Please restate word for word all lines from the one containing "R7: 18k (BR_R, COM) -> 180 (BR_R, COM)" to the final line of the entries, and include no pictures.

********

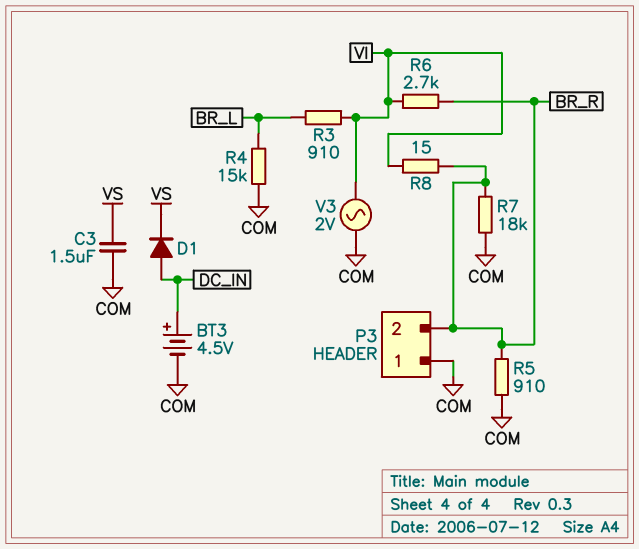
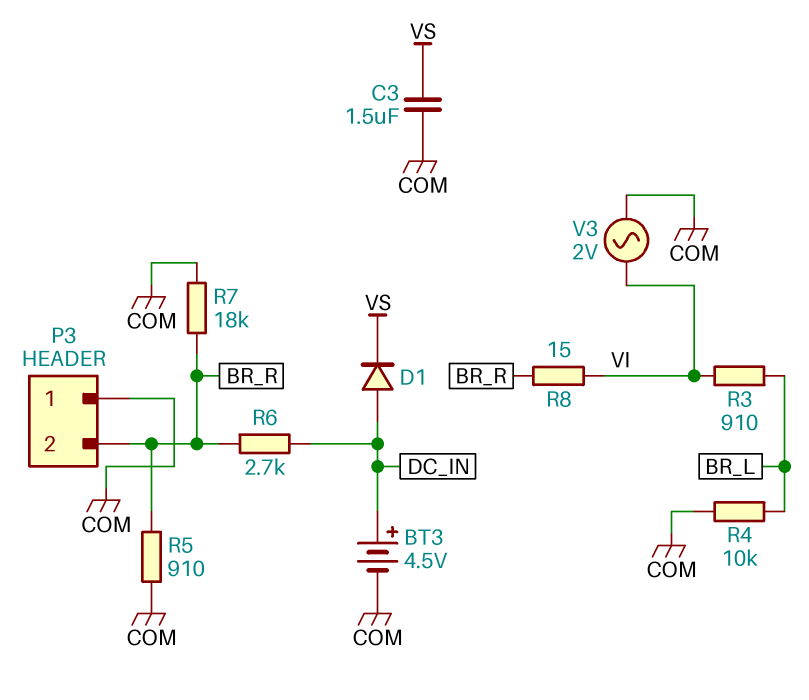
R4: 15k (BR_L, COM) -> 10k (BR_L, COM)
R6: 2.7k (BR_R, VI) -> 2.7k (BR_R, DC_IN)

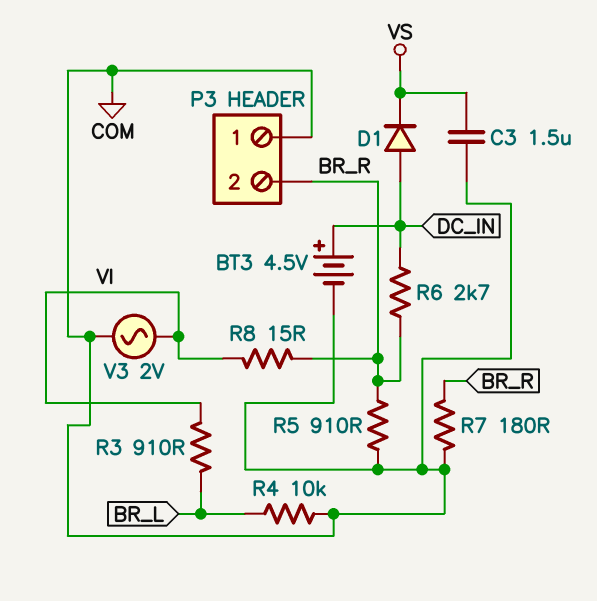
R7: 18k (BR_R, COM) -> 180 (BR_R, COM)

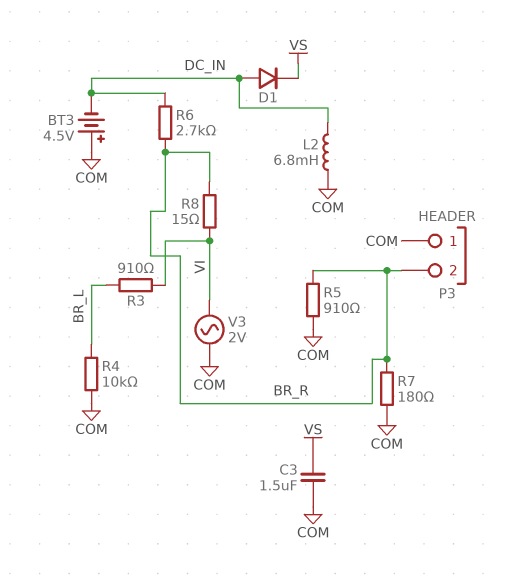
BT3: 4.5V (plus DC_IN, minus COM) -> 4.5V (plus COM, minus DC_IN)
L2: none -> 6.8mH (COM, DC_IN)

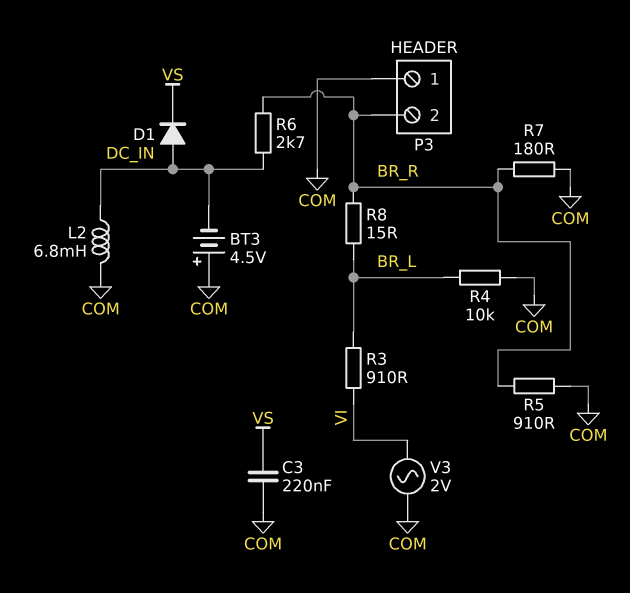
C3: 1.5uF (COM, VS) -> 220nF (COM, VS)
R8: 15 (BR_R, VI) -> 15 (BR_L, BR_R)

********

Solution for this task
R7: 18k (BR_R, COM) -> 180 (BR_R, COM)

BT3: 4.5V (plus DC_IN, minus COM) -> 4.5V (plus COM, minus DC_IN)
L2: none -> 6.8mH (COM, DC_IN)

C3: 1.5uF (COM, VS) -> 220nF (COM, VS)
R8: 15 (BR_R, VI) -> 15 (BR_L, BR_R)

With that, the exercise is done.